**EXERCISE GOAL**
The answer should consist of every line in the material below that has the word "hourglass".

**DATASET EXCERPTS**
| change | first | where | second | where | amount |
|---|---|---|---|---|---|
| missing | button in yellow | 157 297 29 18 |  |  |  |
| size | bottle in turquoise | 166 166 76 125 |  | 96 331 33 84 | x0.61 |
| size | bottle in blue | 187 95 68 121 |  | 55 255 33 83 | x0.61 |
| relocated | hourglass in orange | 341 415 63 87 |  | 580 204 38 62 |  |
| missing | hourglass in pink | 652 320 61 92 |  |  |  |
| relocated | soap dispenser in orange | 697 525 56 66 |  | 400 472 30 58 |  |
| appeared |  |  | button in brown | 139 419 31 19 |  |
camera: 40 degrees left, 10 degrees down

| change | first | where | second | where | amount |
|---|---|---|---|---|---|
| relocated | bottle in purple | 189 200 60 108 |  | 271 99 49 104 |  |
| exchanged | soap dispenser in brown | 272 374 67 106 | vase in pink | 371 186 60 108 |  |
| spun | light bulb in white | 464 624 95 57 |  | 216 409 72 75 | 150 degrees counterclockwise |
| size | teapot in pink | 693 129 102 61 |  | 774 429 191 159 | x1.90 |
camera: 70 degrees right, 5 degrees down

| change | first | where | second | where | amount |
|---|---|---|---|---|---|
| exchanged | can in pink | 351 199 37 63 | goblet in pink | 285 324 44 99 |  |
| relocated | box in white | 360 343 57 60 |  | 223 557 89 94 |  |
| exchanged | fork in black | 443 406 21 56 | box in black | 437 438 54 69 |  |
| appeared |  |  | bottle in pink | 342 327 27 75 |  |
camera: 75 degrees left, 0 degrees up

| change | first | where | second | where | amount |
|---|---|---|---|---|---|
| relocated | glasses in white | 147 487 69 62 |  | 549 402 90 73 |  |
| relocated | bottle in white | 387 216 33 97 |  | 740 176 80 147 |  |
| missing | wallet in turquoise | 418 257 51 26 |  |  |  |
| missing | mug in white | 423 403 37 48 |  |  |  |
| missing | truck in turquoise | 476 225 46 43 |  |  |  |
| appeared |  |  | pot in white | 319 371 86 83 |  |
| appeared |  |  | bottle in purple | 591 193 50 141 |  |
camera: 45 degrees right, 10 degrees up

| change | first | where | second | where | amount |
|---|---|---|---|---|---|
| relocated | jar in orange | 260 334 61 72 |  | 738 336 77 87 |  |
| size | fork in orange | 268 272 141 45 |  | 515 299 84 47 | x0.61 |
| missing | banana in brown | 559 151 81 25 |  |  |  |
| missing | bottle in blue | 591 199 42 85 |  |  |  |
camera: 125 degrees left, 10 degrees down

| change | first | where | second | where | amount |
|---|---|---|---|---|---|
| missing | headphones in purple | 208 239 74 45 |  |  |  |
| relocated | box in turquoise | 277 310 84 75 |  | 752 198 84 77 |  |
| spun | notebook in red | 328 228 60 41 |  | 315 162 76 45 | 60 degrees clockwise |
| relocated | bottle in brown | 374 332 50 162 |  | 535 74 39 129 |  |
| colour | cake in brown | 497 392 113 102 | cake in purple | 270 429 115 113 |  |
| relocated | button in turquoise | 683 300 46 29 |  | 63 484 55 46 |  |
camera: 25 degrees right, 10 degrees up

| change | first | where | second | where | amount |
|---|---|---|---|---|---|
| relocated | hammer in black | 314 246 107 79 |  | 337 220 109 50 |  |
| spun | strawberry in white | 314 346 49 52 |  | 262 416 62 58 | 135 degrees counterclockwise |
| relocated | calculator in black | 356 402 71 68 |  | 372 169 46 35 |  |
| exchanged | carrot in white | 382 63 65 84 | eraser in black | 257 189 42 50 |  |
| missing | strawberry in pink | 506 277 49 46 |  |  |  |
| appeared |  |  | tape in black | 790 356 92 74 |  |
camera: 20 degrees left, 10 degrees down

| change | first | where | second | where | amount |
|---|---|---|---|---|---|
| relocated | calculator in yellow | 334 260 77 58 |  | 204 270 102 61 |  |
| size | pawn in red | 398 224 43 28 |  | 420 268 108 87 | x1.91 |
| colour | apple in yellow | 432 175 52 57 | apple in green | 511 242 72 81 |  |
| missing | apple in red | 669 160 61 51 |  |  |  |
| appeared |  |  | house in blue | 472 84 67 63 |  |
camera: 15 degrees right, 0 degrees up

**COMPLETED EXERCISE**
| relocated | hourglass in orange | 341 415 63 87 |  | 580 204 38 62 |  |
| missing | hourglass in pink | 652 320 61 92 |  |  |  |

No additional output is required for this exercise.